* YOUR TASK *
Restate all entries word for word, minus pictures.

(Object count comparisons)
□ □ □ □ □ □ □

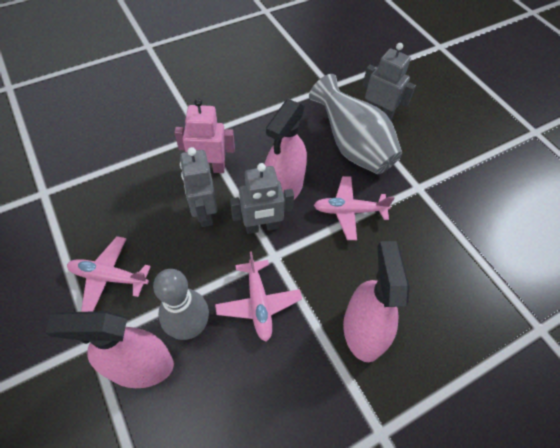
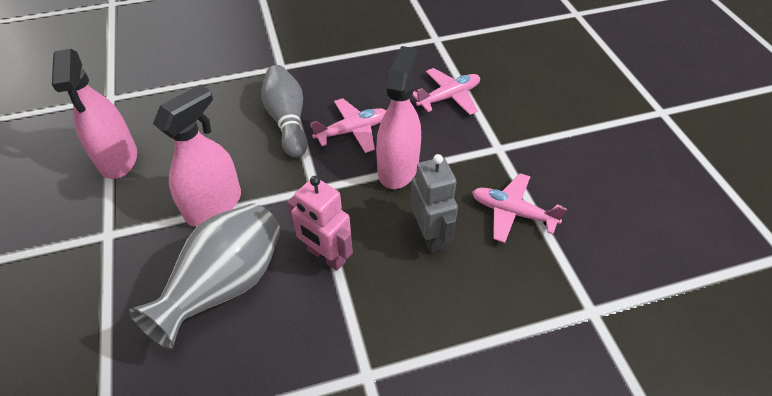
grey robot: 3 -> 1

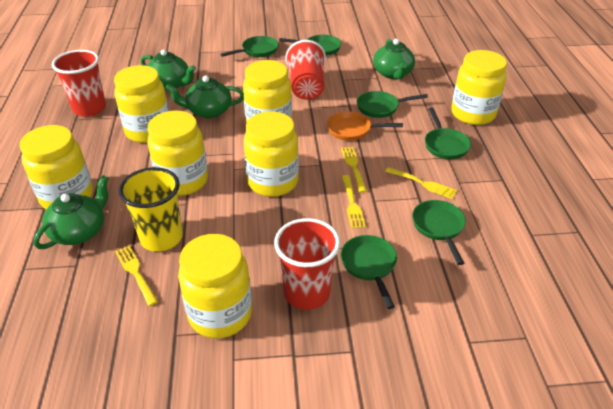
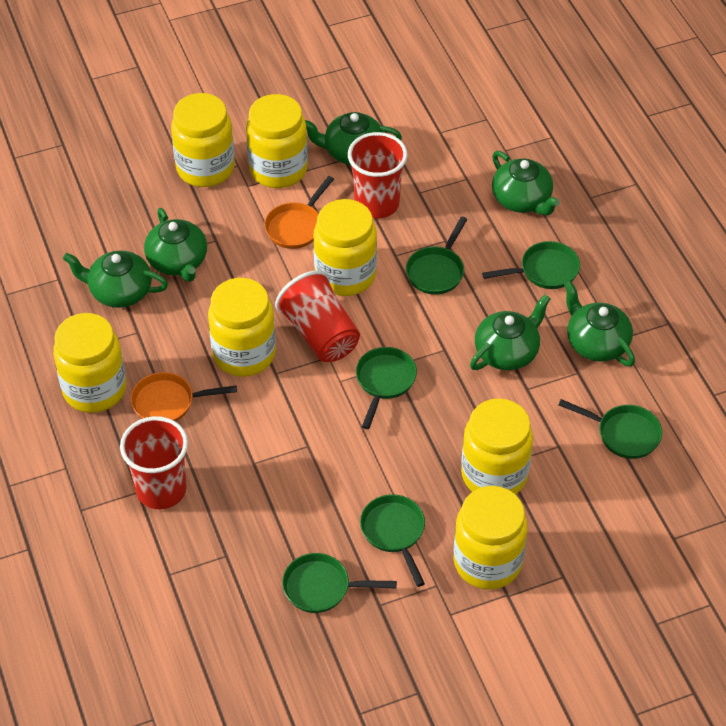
green teapot: 4 -> 6
orange pan: 1 -> 2
yellow cup: 1 -> 0
yellow fork: 4 -> 0

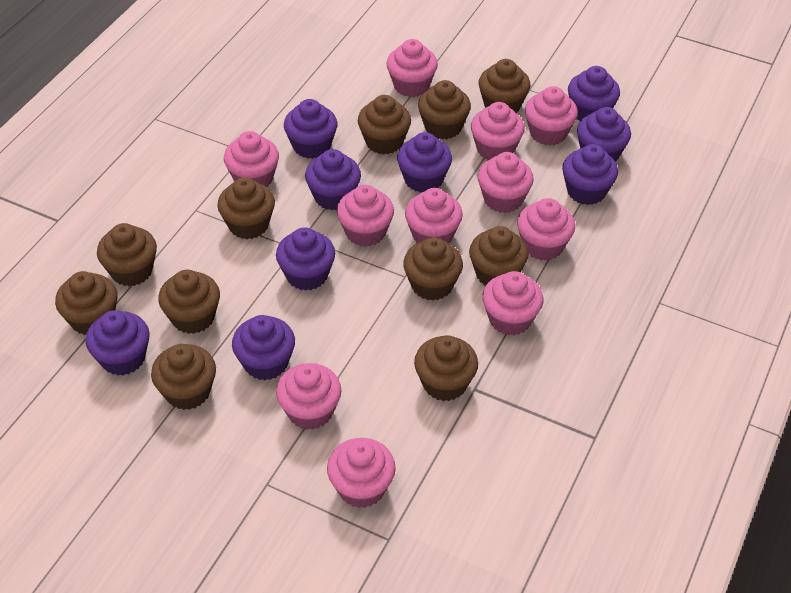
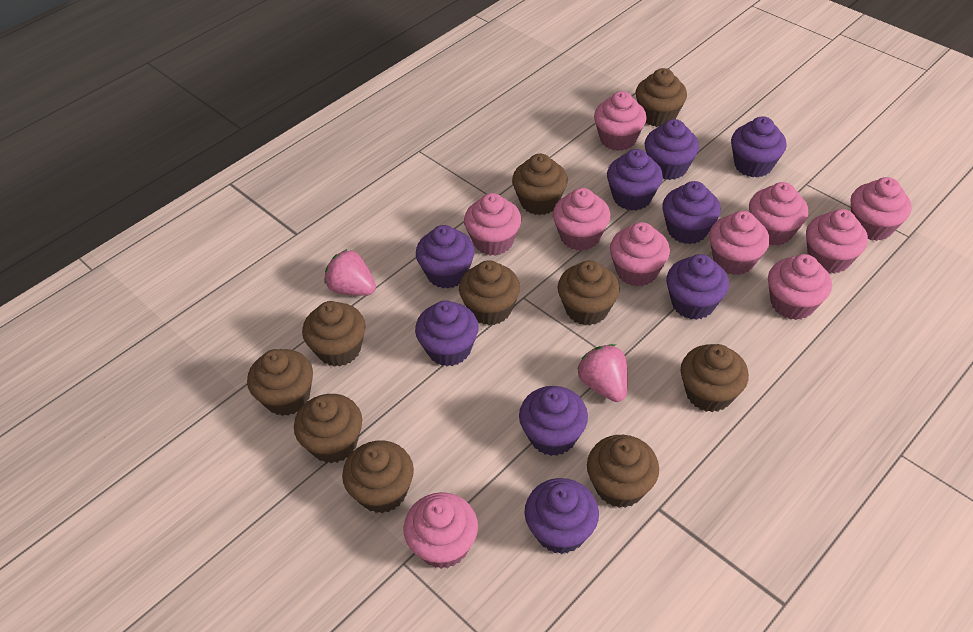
brown cupcake: 11 -> 10
pink cupcake: 11 -> 10
pink strawberry: 0 -> 2

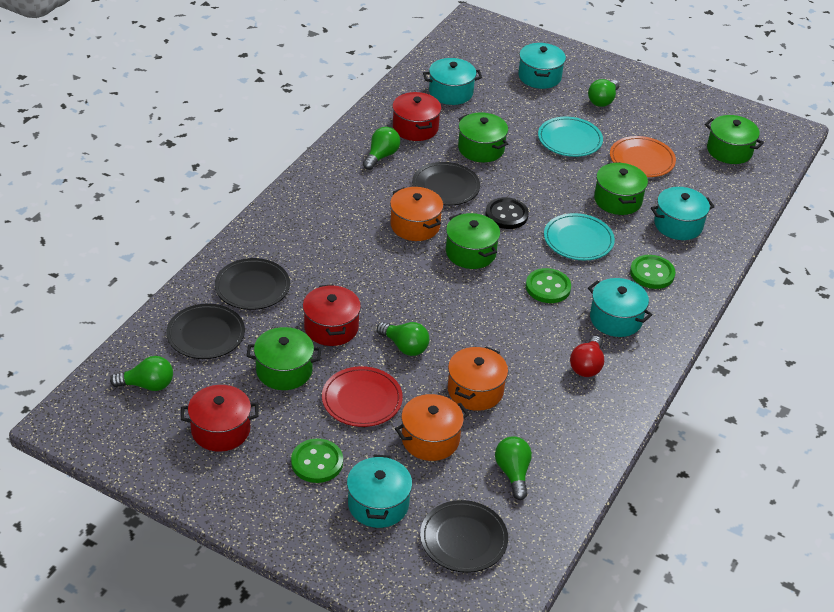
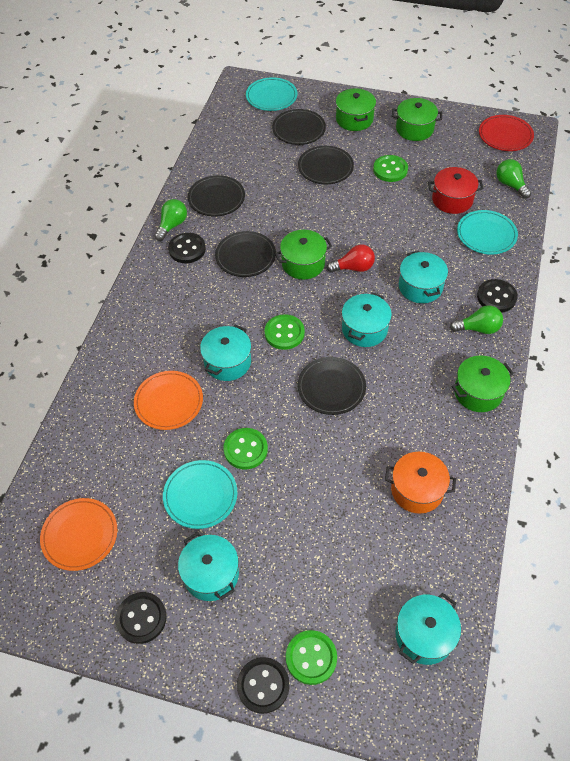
black button: 1 -> 4
black plate: 4 -> 5
green button: 3 -> 4
green light bulb: 5 -> 3
green pot: 5 -> 4
orange plate: 1 -> 2
orange pot: 3 -> 1
red pot: 3 -> 1
turquoise plate: 2 -> 3

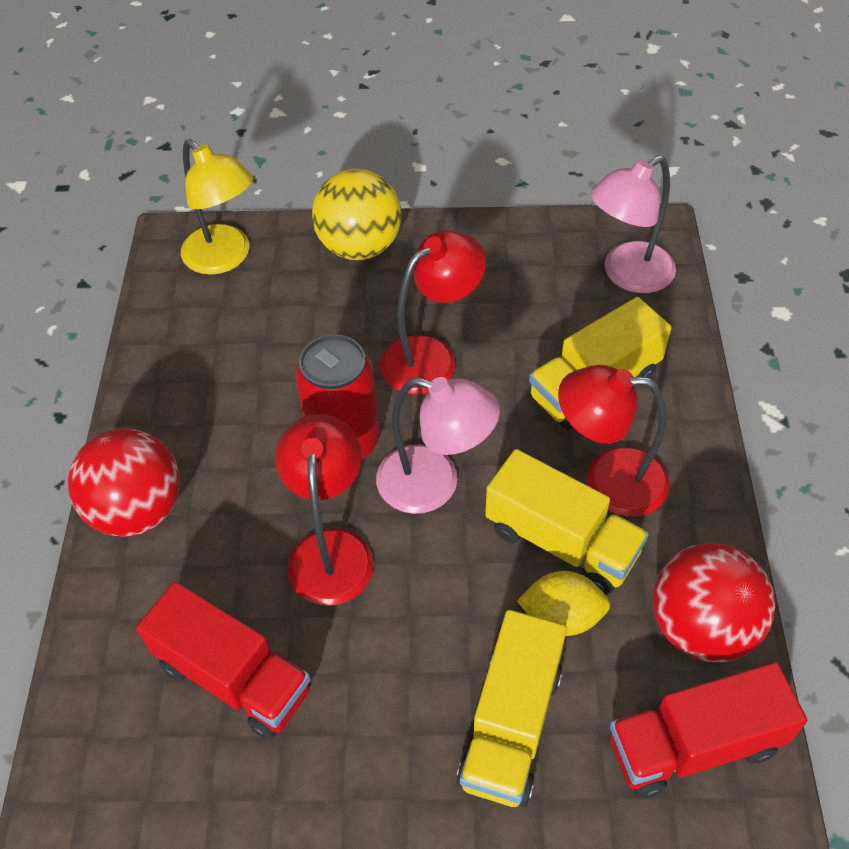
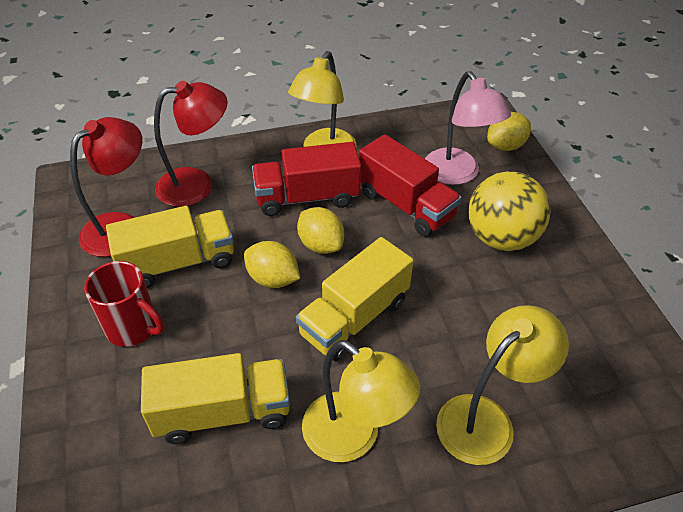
pink lamp: 2 -> 1
red ball: 2 -> 0
red can: 1 -> 0
red lamp: 3 -> 2
red mug: 0 -> 1
yellow lamp: 1 -> 3
yellow lemon: 1 -> 3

□ □ □ □ □ □ □

* TASK OUTPUT *
grey robot: 3 -> 1

green teapot: 4 -> 6
orange pan: 1 -> 2
yellow cup: 1 -> 0
yellow fork: 4 -> 0

brown cupcake: 11 -> 10
pink cupcake: 11 -> 10
pink strawberry: 0 -> 2

black button: 1 -> 4
black plate: 4 -> 5
green button: 3 -> 4
green light bulb: 5 -> 3
green pot: 5 -> 4
orange plate: 1 -> 2
orange pot: 3 -> 1
red pot: 3 -> 1
turquoise plate: 2 -> 3

pink lamp: 2 -> 1
red ball: 2 -> 0
red can: 1 -> 0
red lamp: 3 -> 2
red mug: 0 -> 1
yellow lamp: 1 -> 3
yellow lemon: 1 -> 3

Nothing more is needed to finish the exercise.